## DATA LISTING

_____

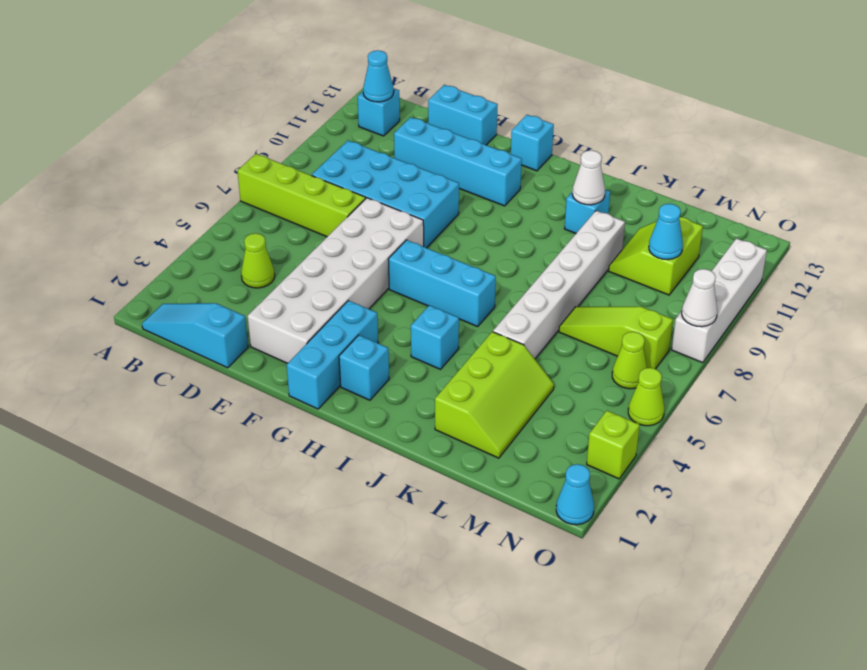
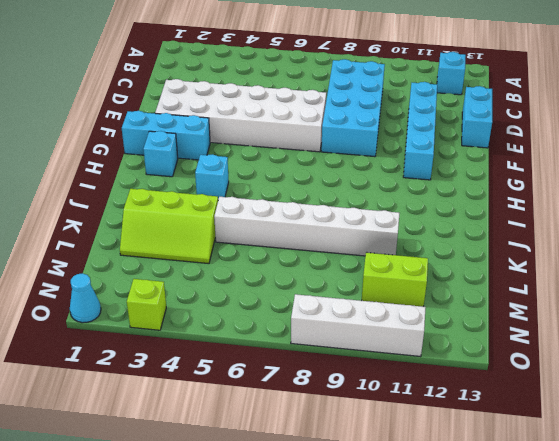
none -> lime brick A7:D7 level 1
none -> cyan slope B1:D1 level 1 top D
none -> lime cone C4 level 1

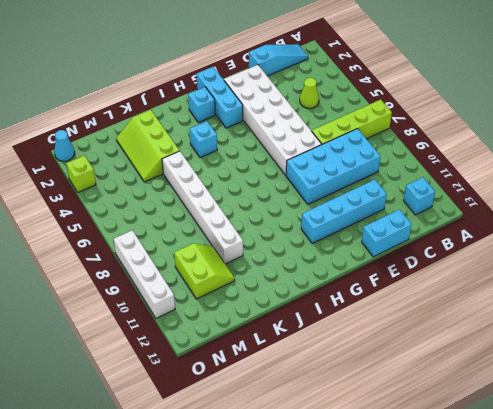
none -> cyan brick G6:I6 level 1
none -> cyan brick G13 level 1
none -> cyan brick J11 level 1

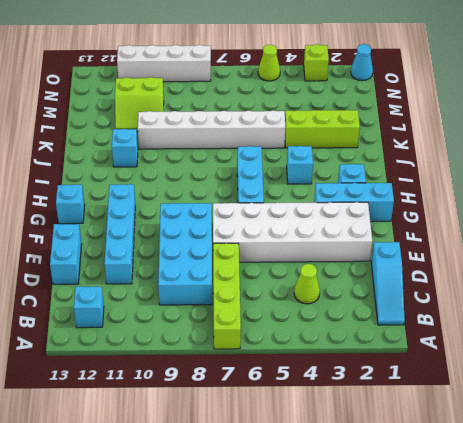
none -> lime slope L7:N7 level 1 top N
none -> lime cone N6 level 1
none -> cyan cone B12 level 2

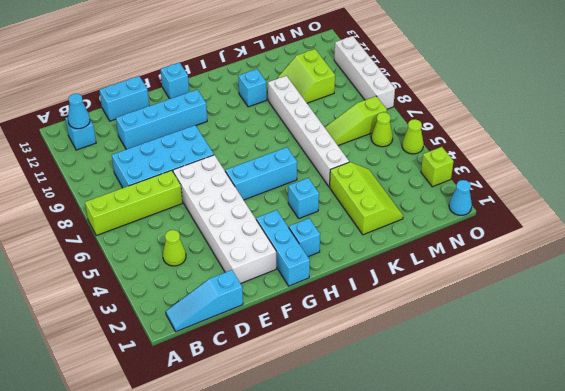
none -> white cone J11 level 2
none -> cyan cone M10 level 2
none -> white cone O8 level 2

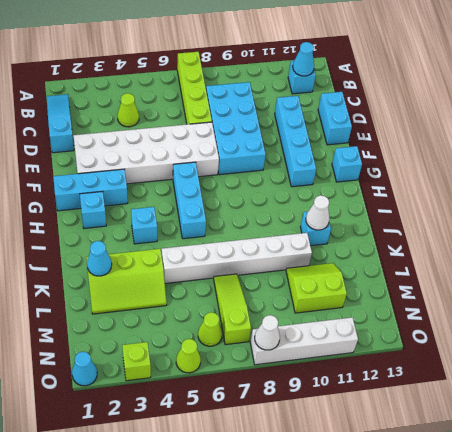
cyan cone K2 level 2 -> cyan cone M10 level 2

_____

Your answer must consist of every line from the listing that holds the string "slope".

none -> cyan slope B1:D1 level 1 top D
none -> lime slope L7:N7 level 1 top N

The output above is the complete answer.